▸ **Dataset extract**
****
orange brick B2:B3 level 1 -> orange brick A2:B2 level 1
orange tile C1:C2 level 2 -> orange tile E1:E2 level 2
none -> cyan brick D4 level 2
****
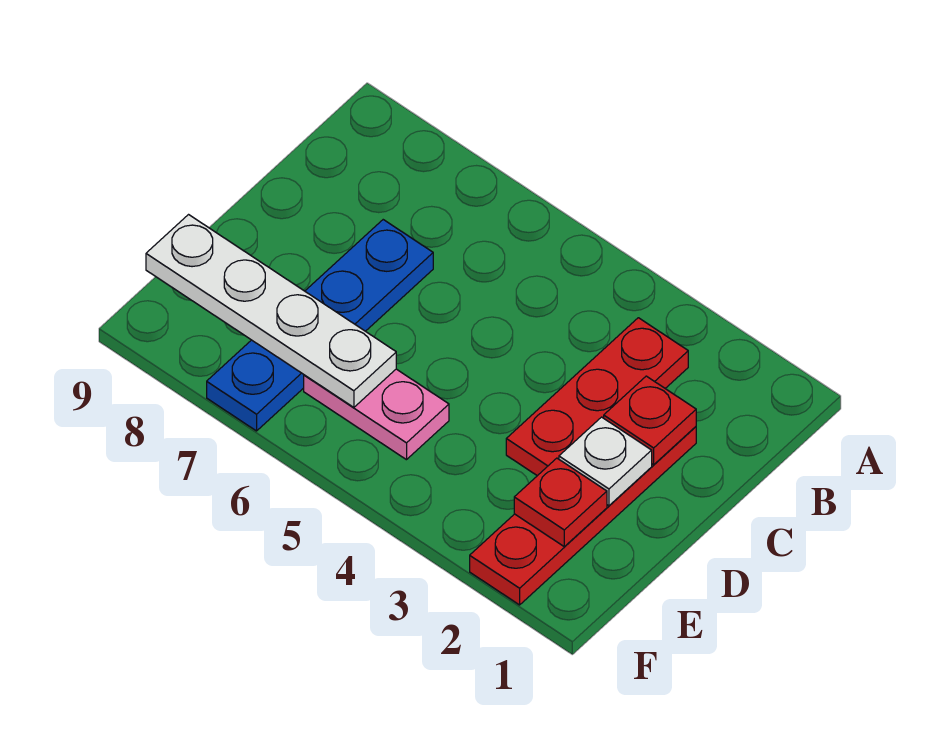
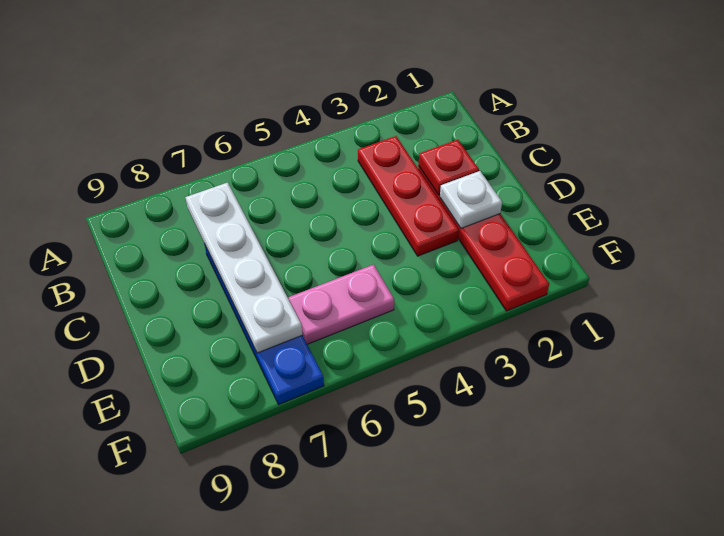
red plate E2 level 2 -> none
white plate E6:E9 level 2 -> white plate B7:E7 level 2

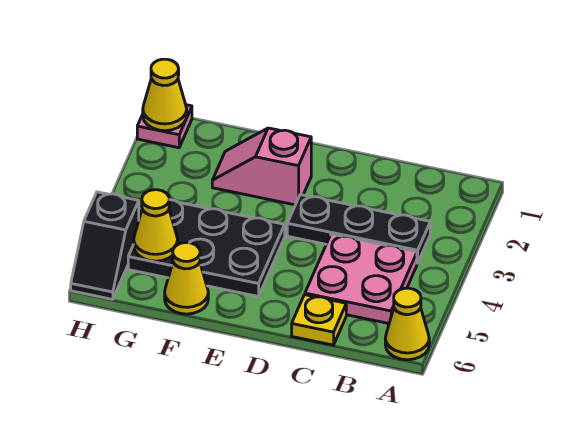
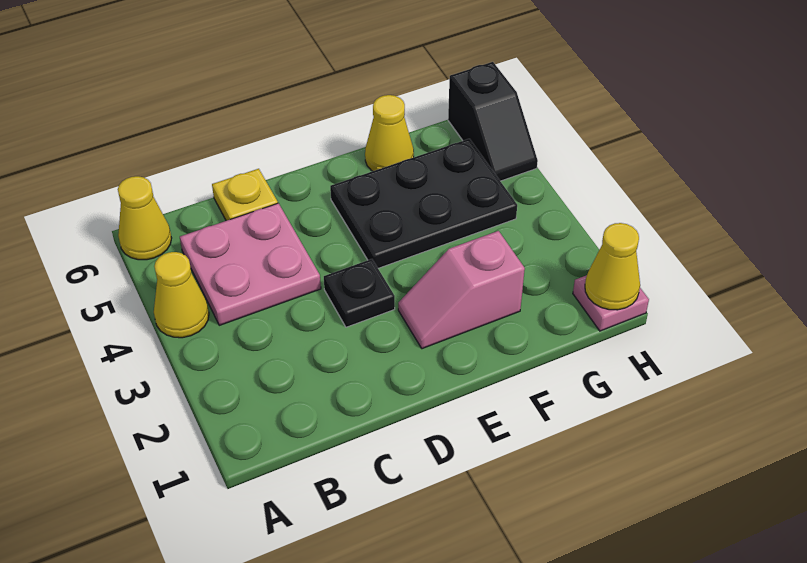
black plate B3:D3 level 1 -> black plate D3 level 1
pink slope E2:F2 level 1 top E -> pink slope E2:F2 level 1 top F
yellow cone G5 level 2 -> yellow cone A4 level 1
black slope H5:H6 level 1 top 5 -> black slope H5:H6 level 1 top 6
****
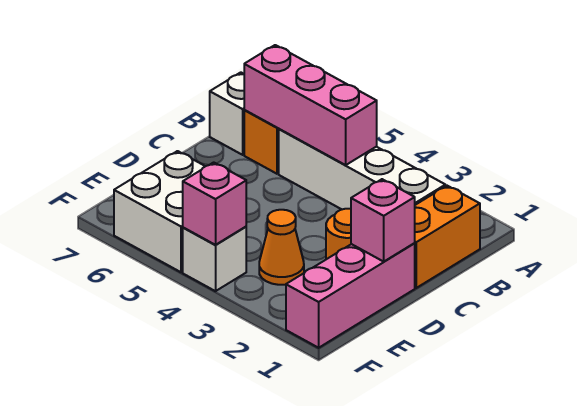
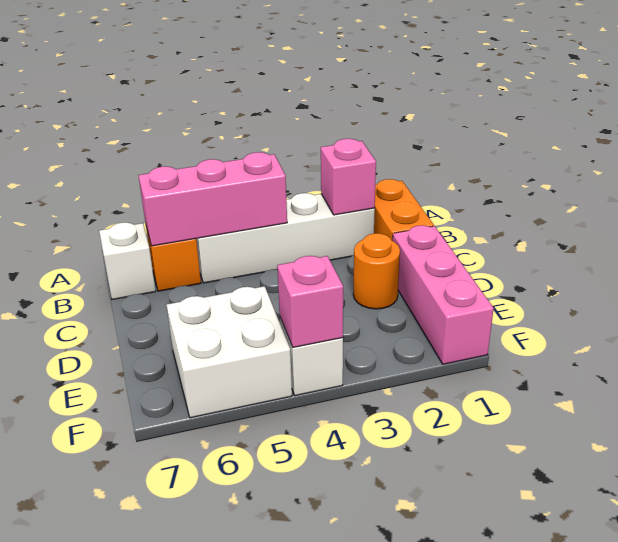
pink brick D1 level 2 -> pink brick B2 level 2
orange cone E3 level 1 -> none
****
▸ **Try it**
Going down the listing above, begin printing at the line with "orange brick B2:B3" and finish with the line with "none -> cyan brick D4 level 2", exactly as they appear.

▸ **Solution for this task**
orange brick B2:B3 level 1 -> orange brick A2:B2 level 1
orange tile C1:C2 level 2 -> orange tile E1:E2 level 2
none -> cyan brick D4 level 2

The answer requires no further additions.